[Object correspondence data]
****
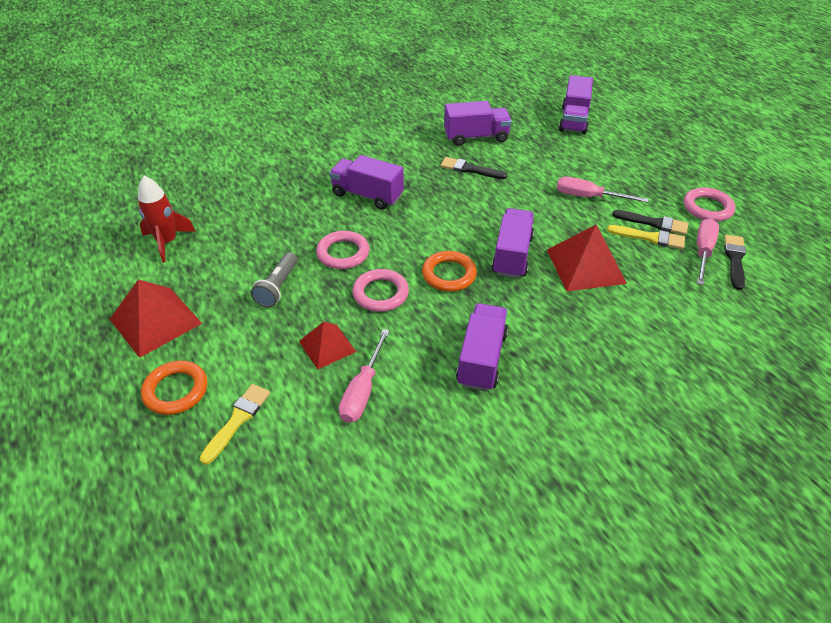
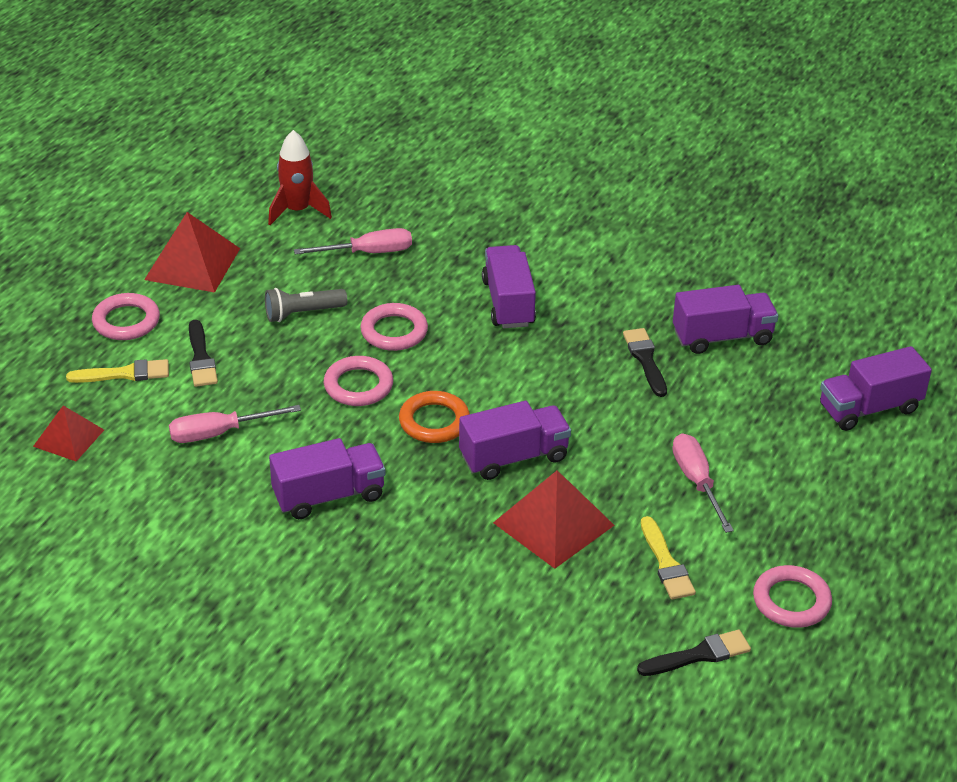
camera: 55 degrees right, 5 degrees down
orange ring [141,361,207,415] -> pink ring [92,293,160,340]
red pyramid [299,322,356,370] -> red pyramid moved to [33,405,104,461]
purple truck [444,101,512,146] -> purple truck turned 60 degrees counterclockwise [673,285,778,354]
black brush [612,210,689,235] -> black brush moved to [189,320,218,387]
pink screwdriver [697,218,719,285] -> pink screwdriver moved to [294,228,412,254]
****
Problem requirements: For the string "degrees", search the preceding data and copy every line that includes it.

Solution for this problem:
camera: 55 degrees right, 5 degrees down
purple truck [444,101,512,146] -> purple truck turned 60 degrees counterclockwise [673,285,778,354]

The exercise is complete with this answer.